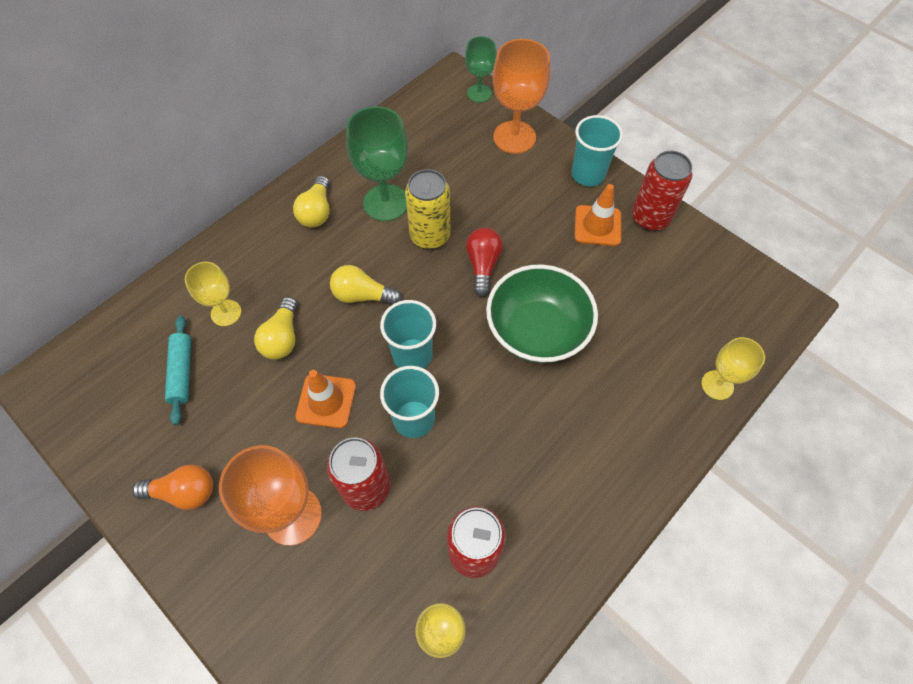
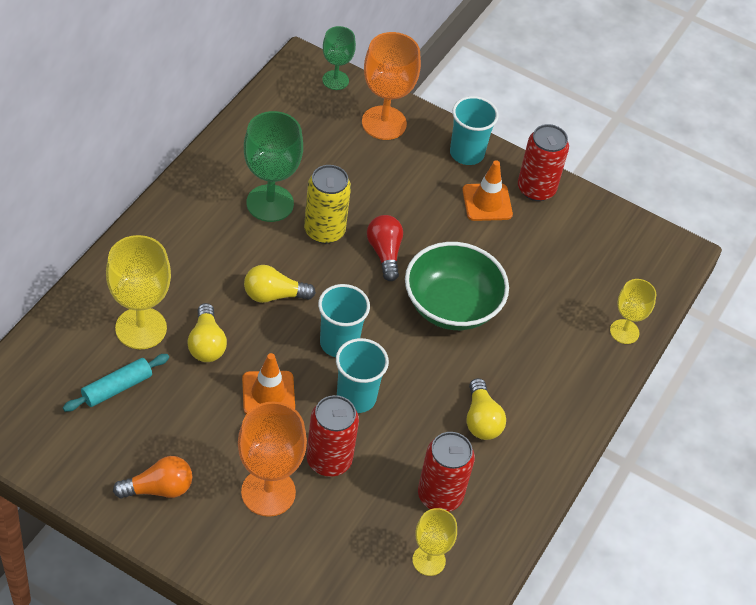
camera: 20 degrees left, 10 degrees down
turquoise rolling pin [165,316,191,425] -> turquoise rolling pin turned 75 degrees clockwise [63,354,169,412]
yellow goblet [185,262,241,326] -> yellow goblet [106,235,171,349], size x1.66
yellow light bulb [293,176,330,227] -> yellow light bulb moved to [467,378,506,440]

» **Your objective**: Return to the listing above and set it down exactly, leaving out its pictures.

» **Solution**:
camera: 20 degrees left, 10 degrees down
turquoise rolling pin [165,316,191,425] -> turquoise rolling pin turned 75 degrees clockwise [63,354,169,412]
yellow goblet [185,262,241,326] -> yellow goblet [106,235,171,349], size x1.66
yellow light bulb [293,176,330,227] -> yellow light bulb moved to [467,378,506,440]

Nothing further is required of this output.